| EXERCISE INSTRUCTIONS |
Return every record below exactly as given, images excluded.

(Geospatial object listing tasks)
*** Begin section ***

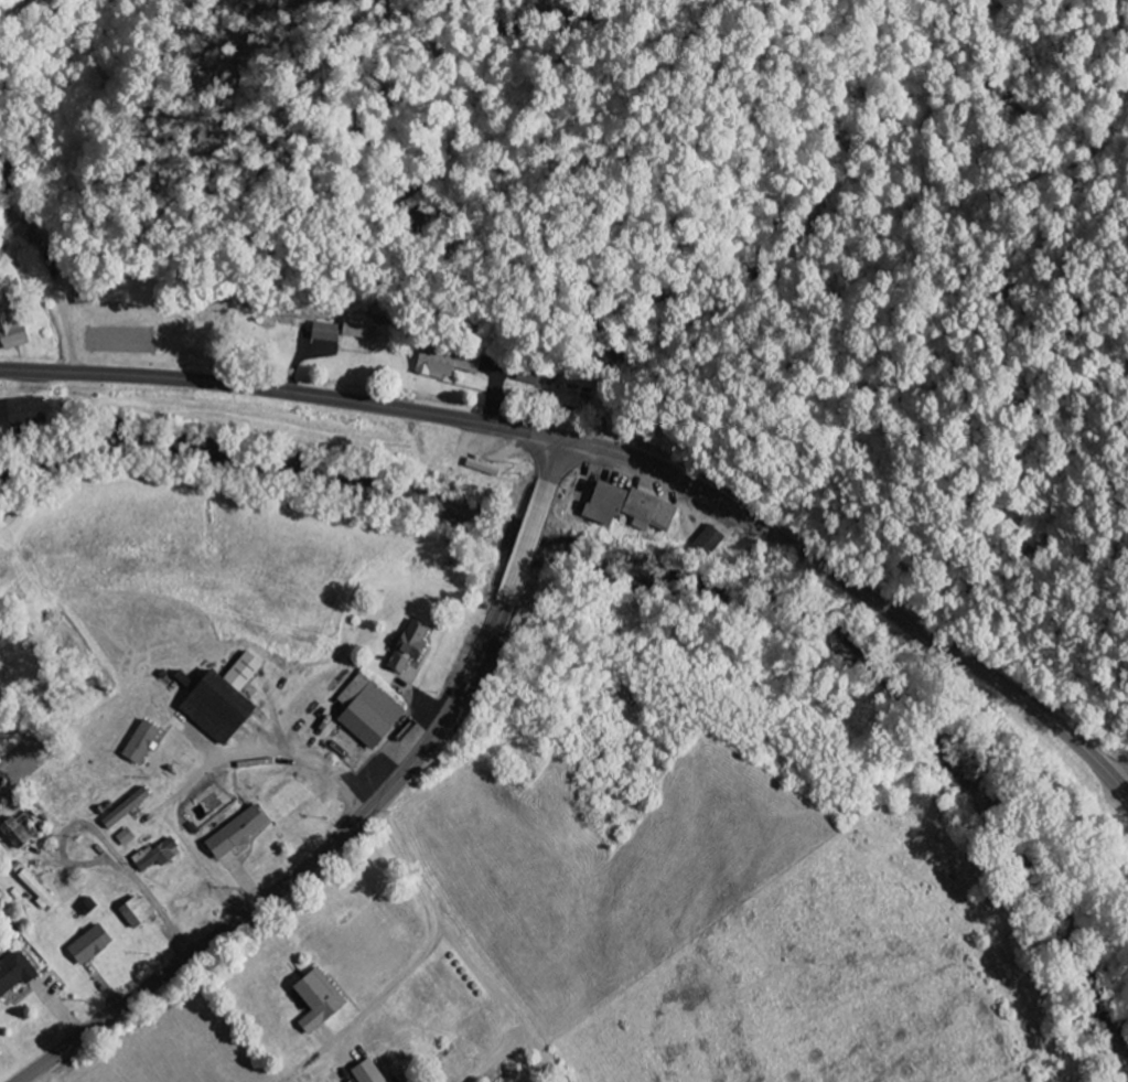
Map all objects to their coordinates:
building: (18, 333)
building: (330, 333)
building: (361, 333)
building: (445, 367)
building: (35, 414)
road: (613, 454)
building: (635, 510)
building: (410, 656)
building: (230, 700)
road: (430, 705)
building: (373, 712)
building: (145, 742)
road: (322, 770)
building: (130, 808)
road: (364, 818)
building: (22, 831)
building: (242, 833)
building: (128, 838)
building: (162, 854)
road: (402, 865)
building: (41, 890)
road: (149, 893)
building: (142, 912)
building: (95, 945)
building: (17, 975)
building: (324, 1001)
building: (373, 1073)
road: (36, 1077)

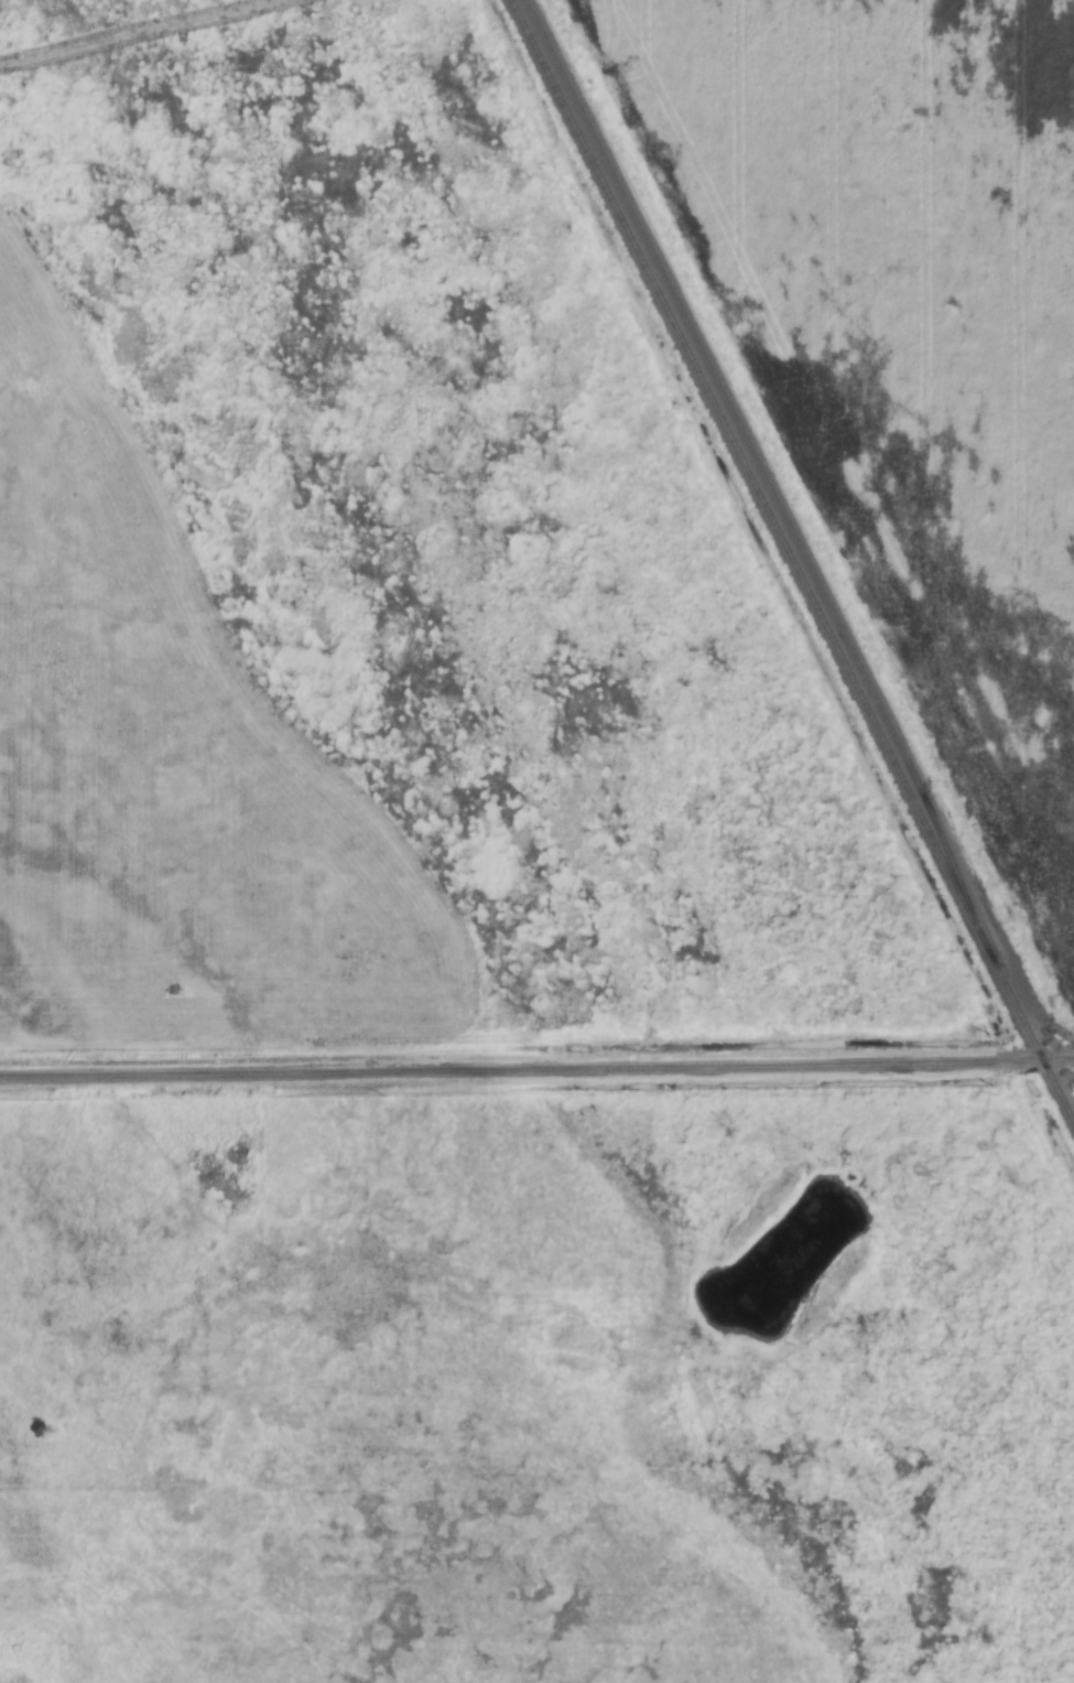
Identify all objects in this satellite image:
railway: (759, 461)
railway: (794, 559)
road: (536, 1064)

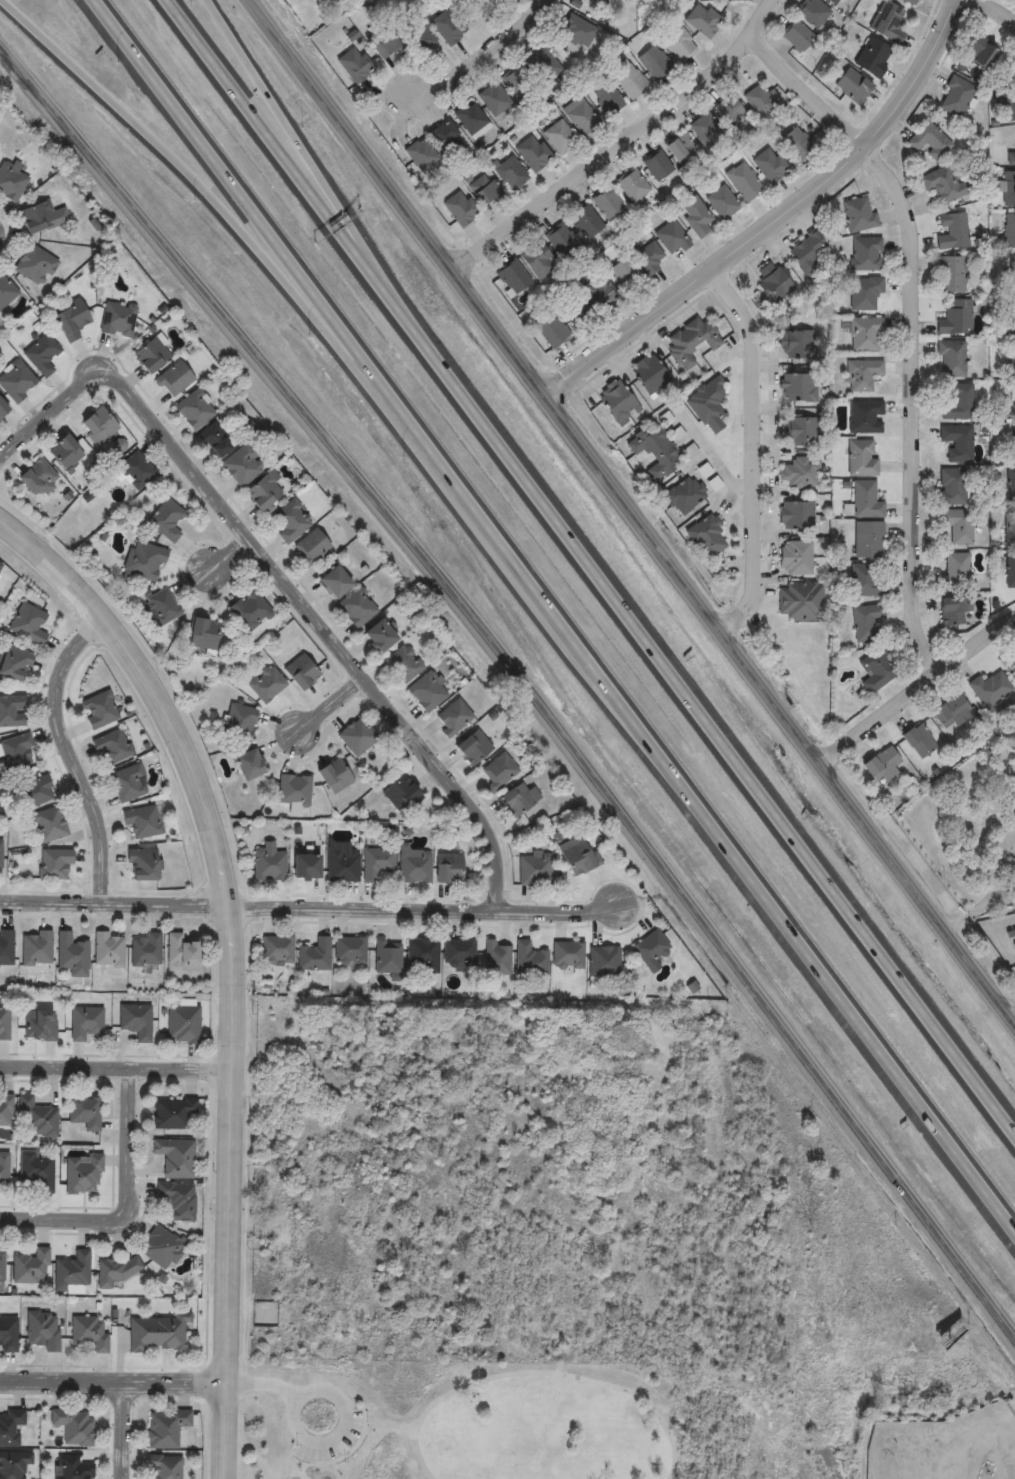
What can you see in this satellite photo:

*** End section ***

| COMPLETED EXERCISE |
Map all objects to their coordinates:
building: (18, 333)
building: (330, 333)
building: (361, 333)
building: (445, 367)
building: (35, 414)
road: (613, 454)
building: (635, 510)
building: (410, 656)
building: (230, 700)
road: (430, 705)
building: (373, 712)
building: (145, 742)
road: (322, 770)
building: (130, 808)
road: (364, 818)
building: (22, 831)
building: (242, 833)
building: (128, 838)
building: (162, 854)
road: (402, 865)
building: (41, 890)
road: (149, 893)
building: (142, 912)
building: (95, 945)
building: (17, 975)
building: (324, 1001)
building: (373, 1073)
road: (36, 1077)

Identify all objects in this satellite image:
railway: (759, 461)
railway: (794, 559)
road: (536, 1064)

What can you see in this satellite photo:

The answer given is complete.